----- DATA FOR ANALYSIS -----
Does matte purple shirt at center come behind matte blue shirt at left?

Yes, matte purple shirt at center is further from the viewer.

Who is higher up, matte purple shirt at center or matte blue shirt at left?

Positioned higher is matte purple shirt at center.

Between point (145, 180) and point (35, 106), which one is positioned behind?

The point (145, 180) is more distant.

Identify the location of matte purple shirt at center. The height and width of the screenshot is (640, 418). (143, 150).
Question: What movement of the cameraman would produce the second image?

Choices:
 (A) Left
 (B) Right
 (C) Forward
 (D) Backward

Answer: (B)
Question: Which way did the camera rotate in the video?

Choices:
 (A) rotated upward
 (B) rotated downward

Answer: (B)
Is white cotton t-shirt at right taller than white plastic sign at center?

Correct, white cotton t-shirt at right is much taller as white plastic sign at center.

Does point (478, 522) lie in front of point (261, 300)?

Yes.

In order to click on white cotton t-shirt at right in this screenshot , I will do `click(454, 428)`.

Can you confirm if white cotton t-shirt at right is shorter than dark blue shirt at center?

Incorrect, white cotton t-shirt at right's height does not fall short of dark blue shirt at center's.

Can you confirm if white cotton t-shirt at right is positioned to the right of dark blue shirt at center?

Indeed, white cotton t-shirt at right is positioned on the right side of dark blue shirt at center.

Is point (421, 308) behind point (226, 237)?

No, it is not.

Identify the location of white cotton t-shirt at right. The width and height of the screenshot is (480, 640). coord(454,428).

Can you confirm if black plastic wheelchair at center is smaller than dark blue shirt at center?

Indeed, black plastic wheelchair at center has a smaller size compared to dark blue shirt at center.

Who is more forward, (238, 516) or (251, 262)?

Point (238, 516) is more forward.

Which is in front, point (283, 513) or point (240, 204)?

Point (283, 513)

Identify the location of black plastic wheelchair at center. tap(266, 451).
-----
(ABOUT THIS TASK): Copy the listing above without any change, beginning at its first line and stopping after the line that contains "Indeed, white cotton".

(OUTPUT BELOW):
Does matte purple shirt at center come behind matte blue shirt at left?

Yes, matte purple shirt at center is further from the viewer.

Who is higher up, matte purple shirt at center or matte blue shirt at left?

Positioned higher is matte purple shirt at center.

Between point (145, 180) and point (35, 106), which one is positioned behind?

The point (145, 180) is more distant.

Identify the location of matte purple shirt at center. The height and width of the screenshot is (640, 418). (143, 150).
Question: What movement of the cameraman would produce the second image?

Choices:
 (A) Left
 (B) Right
 (C) Forward
 (D) Backward

Answer: (B)
Question: Which way did the camera rotate in the video?

Choices:
 (A) rotated upward
 (B) rotated downward

Answer: (B)
Is white cotton t-shirt at right taller than white plastic sign at center?

Correct, white cotton t-shirt at right is much taller as white plastic sign at center.

Does point (478, 522) lie in front of point (261, 300)?

Yes.

In order to click on white cotton t-shirt at right in this screenshot , I will do `click(454, 428)`.

Can you confirm if white cotton t-shirt at right is shorter than dark blue shirt at center?

Incorrect, white cotton t-shirt at right's height does not fall short of dark blue shirt at center's.

Can you confirm if white cotton t-shirt at right is positioned to the right of dark blue shirt at center?

Indeed, white cotton t-shirt at right is positioned on the right side of dark blue shirt at center.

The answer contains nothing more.